> **Task item**
The output has to be the full set of records, reproduced exactly, minus any picture.
____
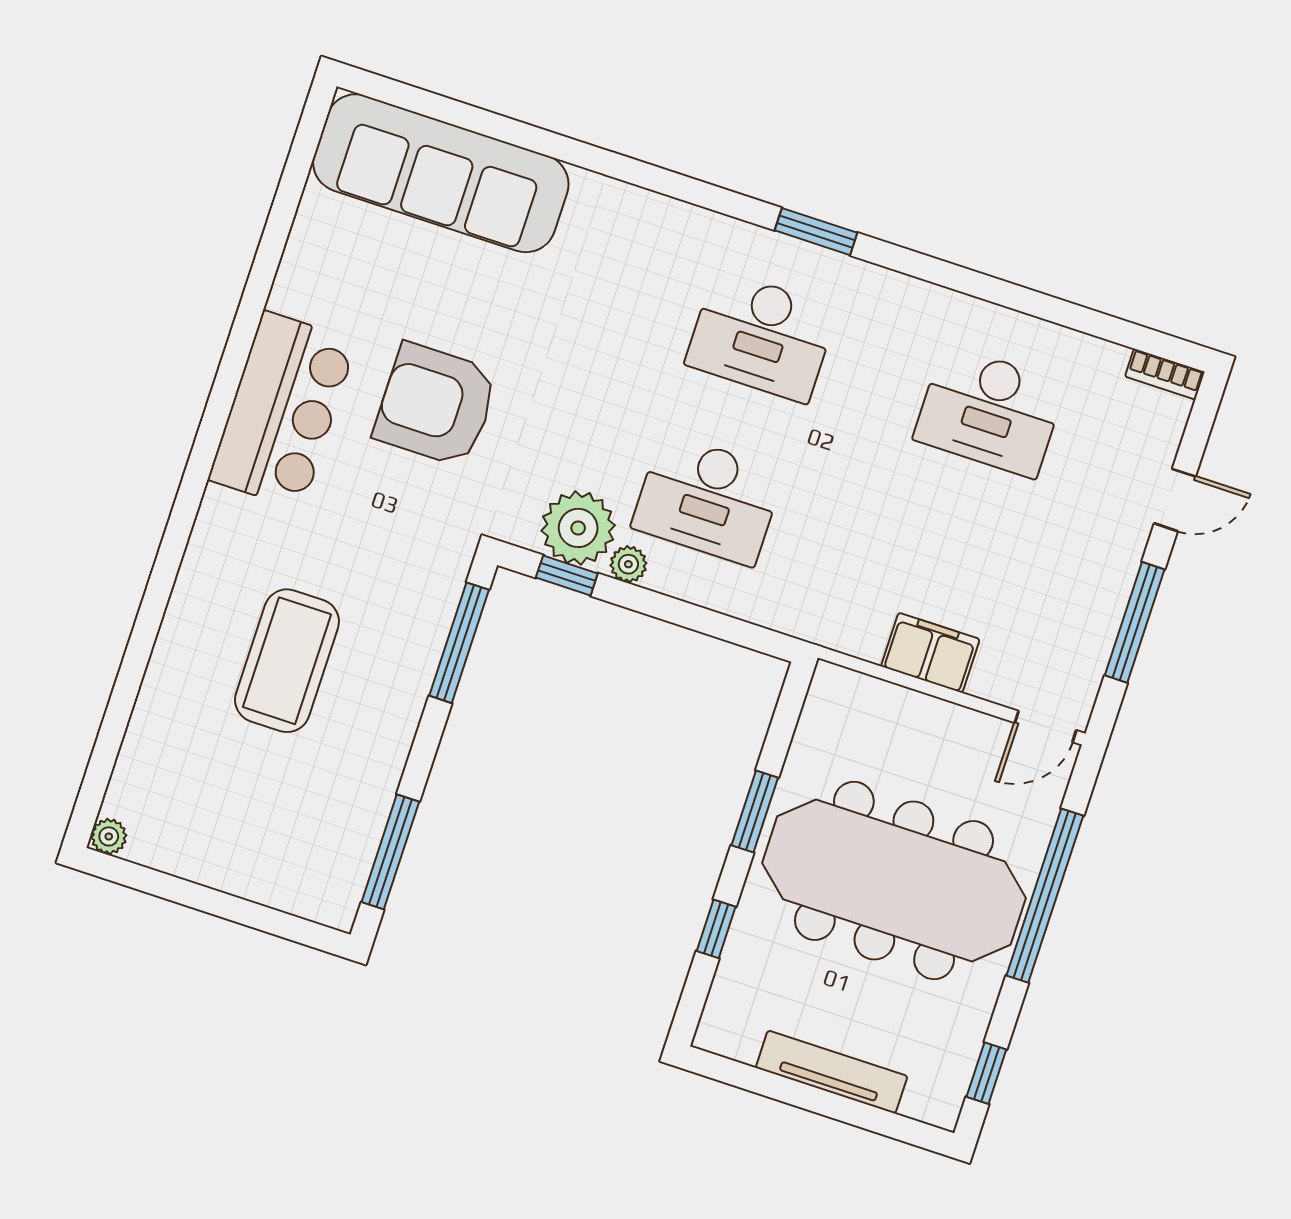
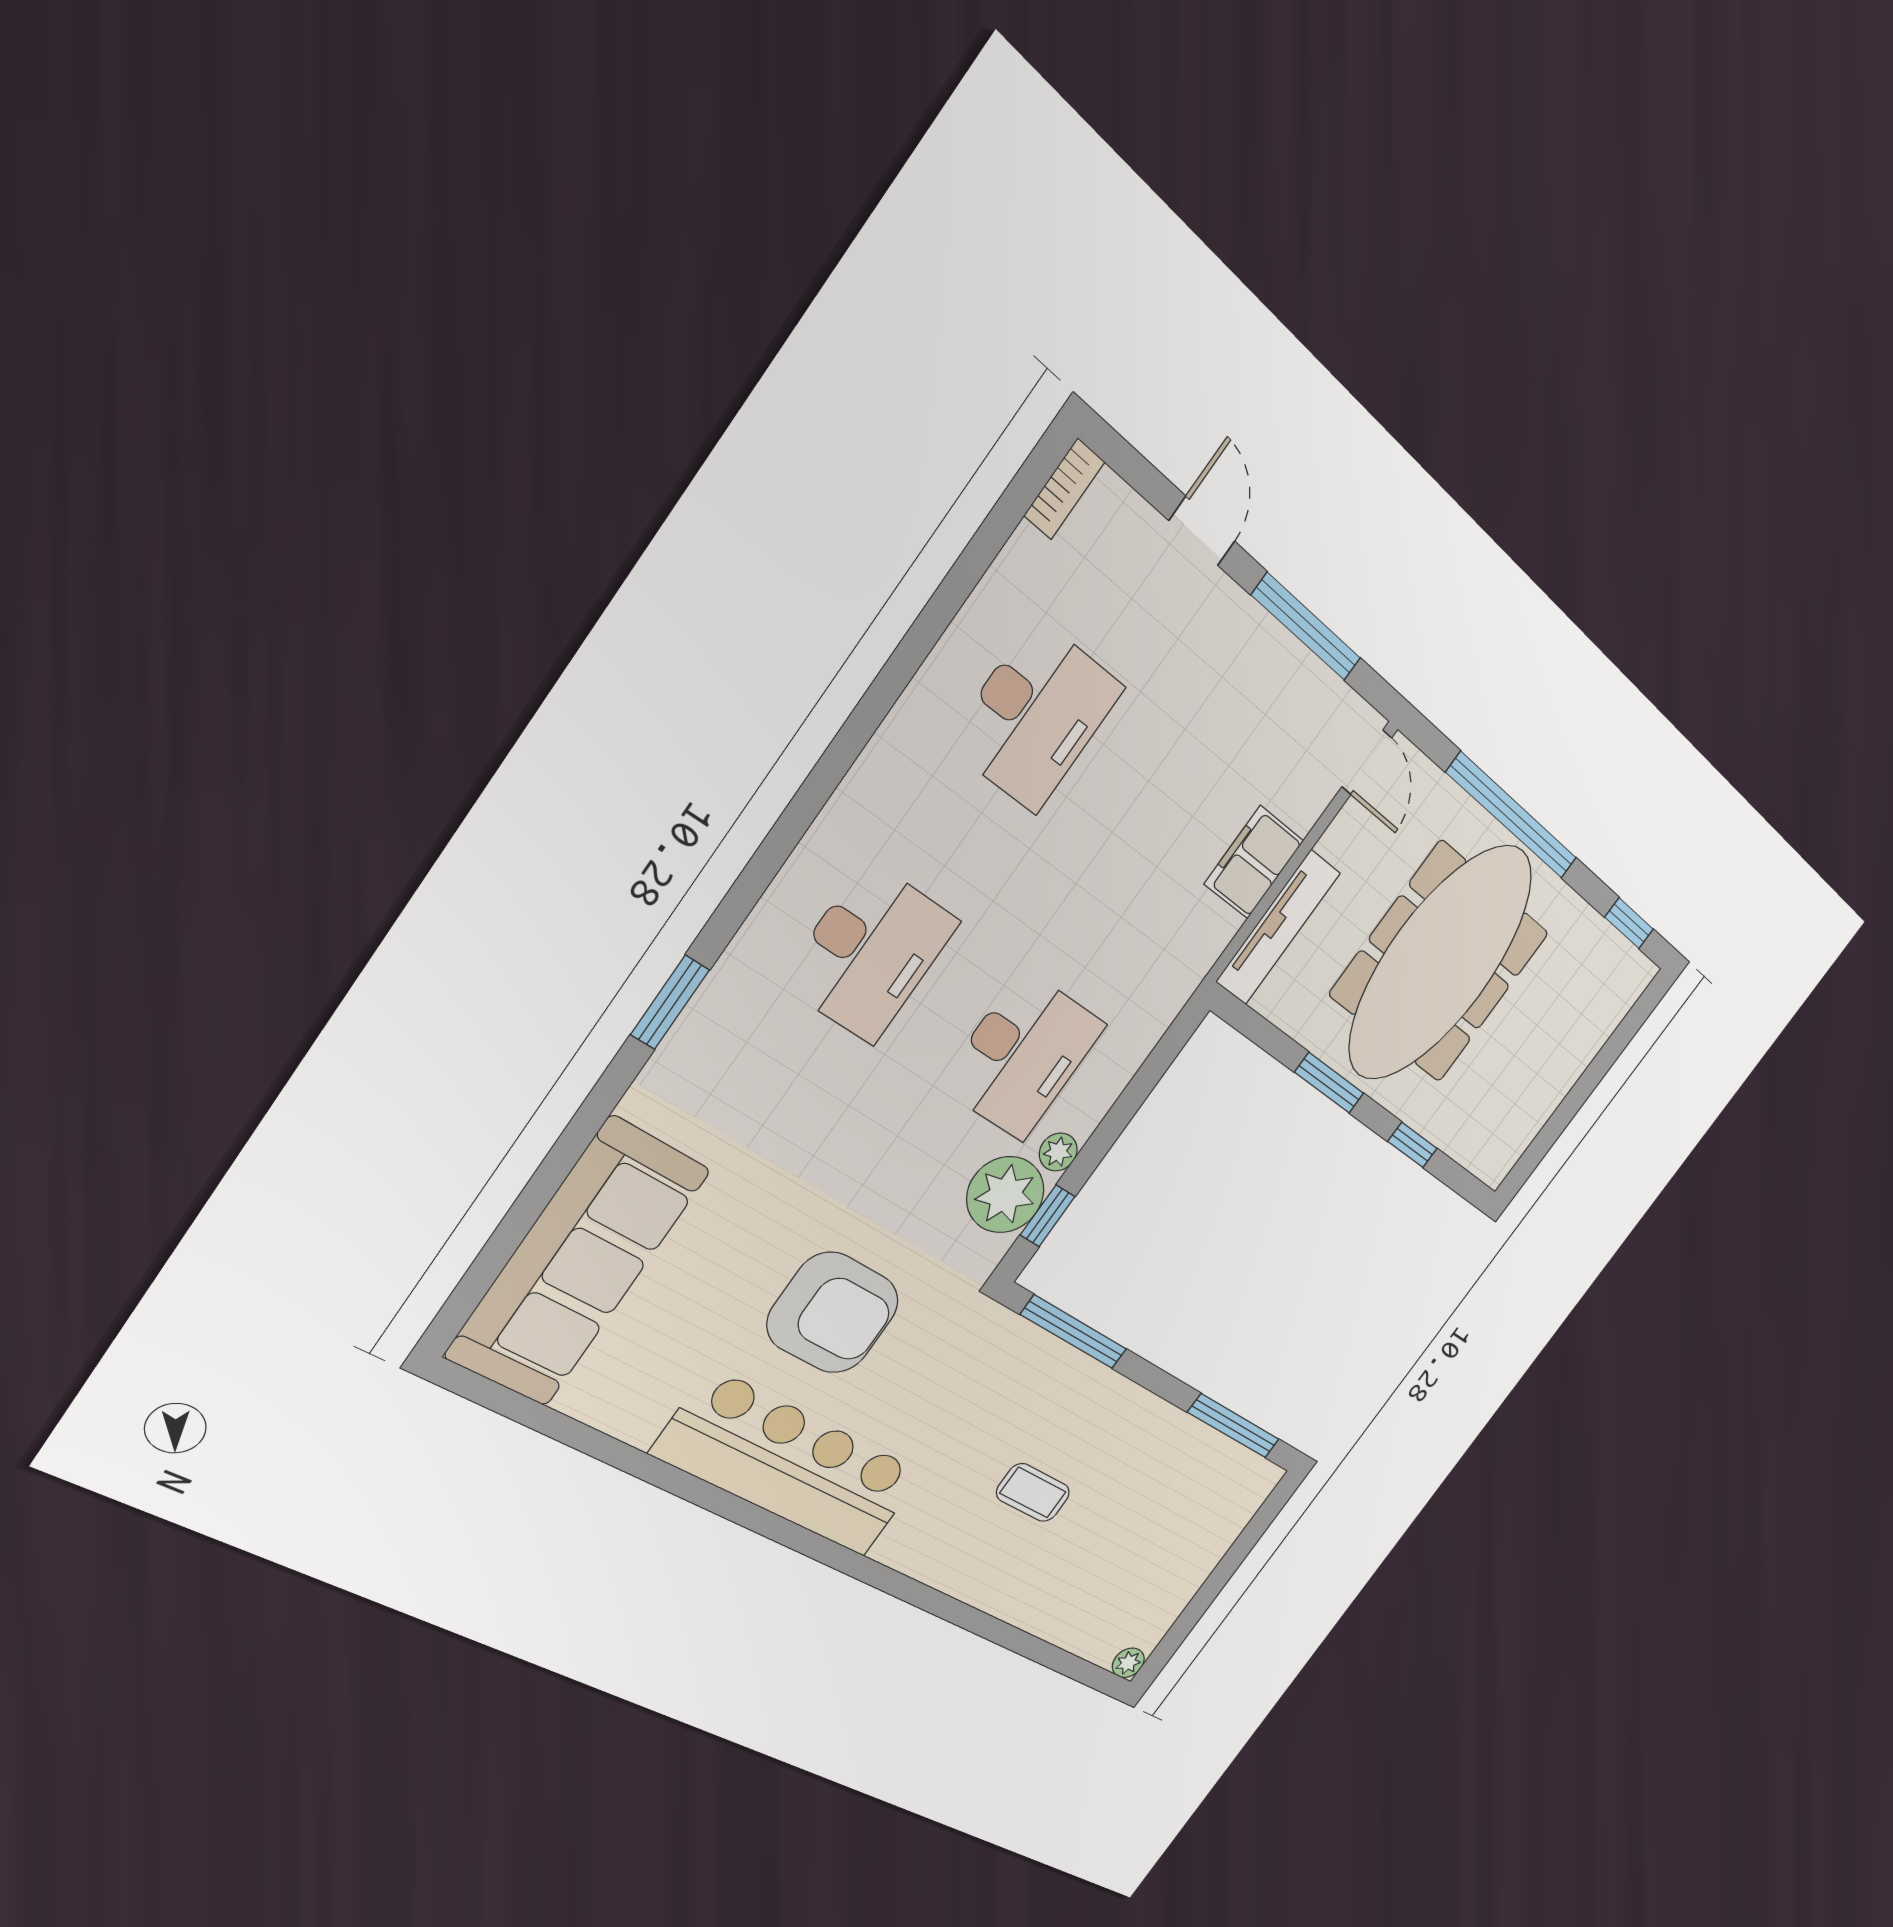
window: (816, 232) -> (670, 1002), moved
armchair: (436, 405) -> (833, 1313), turned -90
bar counter: (283, 410) -> (789, 1464), width x1.36
coffee table: (287, 661) -> (1033, 1493), width x0.54, depth x0.58
tv unit: (832, 1072) -> (1278, 927), moved, turned 180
____
> **Solved exercise**
window: (816, 232) -> (670, 1002), moved
armchair: (436, 405) -> (833, 1313), turned -90
bar counter: (283, 410) -> (789, 1464), width x1.36
coffee table: (287, 661) -> (1033, 1493), width x0.54, depth x0.58
tv unit: (832, 1072) -> (1278, 927), moved, turned 180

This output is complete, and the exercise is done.